Exercise directions: Here are some records; copy every line that holds the word "DGND".

Data to examine:
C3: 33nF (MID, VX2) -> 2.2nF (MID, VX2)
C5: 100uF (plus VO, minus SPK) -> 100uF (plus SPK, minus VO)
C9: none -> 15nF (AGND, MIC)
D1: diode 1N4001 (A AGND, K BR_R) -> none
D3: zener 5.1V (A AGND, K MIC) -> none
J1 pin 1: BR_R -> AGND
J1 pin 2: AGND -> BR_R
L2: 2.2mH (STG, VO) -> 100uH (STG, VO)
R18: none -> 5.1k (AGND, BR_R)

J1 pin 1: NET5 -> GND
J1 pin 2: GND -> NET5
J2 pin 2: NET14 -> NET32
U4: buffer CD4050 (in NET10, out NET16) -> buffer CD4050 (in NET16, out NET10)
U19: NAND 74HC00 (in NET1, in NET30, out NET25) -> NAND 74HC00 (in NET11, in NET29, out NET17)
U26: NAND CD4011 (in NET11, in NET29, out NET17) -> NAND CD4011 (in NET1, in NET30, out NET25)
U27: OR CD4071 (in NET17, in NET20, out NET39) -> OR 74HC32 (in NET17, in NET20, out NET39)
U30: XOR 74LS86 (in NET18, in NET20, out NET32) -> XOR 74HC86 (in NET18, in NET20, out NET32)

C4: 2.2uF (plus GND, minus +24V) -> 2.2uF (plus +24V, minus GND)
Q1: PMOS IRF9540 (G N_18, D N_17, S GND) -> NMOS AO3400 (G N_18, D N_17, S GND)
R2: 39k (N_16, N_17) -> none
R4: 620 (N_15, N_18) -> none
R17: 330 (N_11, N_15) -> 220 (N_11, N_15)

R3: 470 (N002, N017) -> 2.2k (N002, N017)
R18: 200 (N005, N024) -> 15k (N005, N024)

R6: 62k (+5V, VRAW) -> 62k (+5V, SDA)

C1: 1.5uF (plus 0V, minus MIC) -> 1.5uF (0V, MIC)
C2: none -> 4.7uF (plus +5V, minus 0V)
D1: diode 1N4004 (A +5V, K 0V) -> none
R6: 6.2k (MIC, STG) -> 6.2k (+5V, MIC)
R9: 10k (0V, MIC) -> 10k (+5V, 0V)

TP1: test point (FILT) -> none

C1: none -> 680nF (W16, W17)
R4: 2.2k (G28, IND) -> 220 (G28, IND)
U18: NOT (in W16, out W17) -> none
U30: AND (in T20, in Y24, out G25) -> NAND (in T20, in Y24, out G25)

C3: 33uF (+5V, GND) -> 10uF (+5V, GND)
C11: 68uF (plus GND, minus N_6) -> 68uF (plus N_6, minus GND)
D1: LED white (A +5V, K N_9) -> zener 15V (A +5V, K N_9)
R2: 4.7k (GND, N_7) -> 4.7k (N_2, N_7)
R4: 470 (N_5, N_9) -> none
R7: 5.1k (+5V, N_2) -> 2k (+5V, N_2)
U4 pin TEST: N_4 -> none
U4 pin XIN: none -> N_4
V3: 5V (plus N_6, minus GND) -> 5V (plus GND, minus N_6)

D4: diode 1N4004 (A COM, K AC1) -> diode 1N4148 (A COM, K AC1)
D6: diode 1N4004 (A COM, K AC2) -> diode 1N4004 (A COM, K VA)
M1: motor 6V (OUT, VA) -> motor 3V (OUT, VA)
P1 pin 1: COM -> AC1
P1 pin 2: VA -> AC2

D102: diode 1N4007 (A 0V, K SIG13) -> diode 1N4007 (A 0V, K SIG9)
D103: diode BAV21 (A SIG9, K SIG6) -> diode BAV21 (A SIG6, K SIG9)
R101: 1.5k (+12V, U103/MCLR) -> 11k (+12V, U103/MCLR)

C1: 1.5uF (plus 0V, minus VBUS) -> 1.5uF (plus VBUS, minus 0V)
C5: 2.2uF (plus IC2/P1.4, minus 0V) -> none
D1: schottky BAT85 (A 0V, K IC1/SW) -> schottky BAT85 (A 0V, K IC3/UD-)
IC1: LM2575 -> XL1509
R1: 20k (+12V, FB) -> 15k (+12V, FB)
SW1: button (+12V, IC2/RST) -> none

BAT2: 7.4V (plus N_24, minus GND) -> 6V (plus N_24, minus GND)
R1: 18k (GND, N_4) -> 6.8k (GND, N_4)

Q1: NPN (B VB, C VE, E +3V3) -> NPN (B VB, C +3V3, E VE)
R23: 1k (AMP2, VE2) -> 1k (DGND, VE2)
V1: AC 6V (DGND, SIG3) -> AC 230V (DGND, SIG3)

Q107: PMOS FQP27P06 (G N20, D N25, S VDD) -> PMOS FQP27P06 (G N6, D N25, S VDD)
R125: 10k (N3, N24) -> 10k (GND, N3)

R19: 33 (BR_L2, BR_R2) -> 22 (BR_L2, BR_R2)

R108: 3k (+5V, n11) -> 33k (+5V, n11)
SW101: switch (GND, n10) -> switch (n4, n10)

Expected answer:
R23: 1k (AMP2, VE2) -> 1k (DGND, VE2)
V1: AC 6V (DGND, SIG3) -> AC 230V (DGND, SIG3)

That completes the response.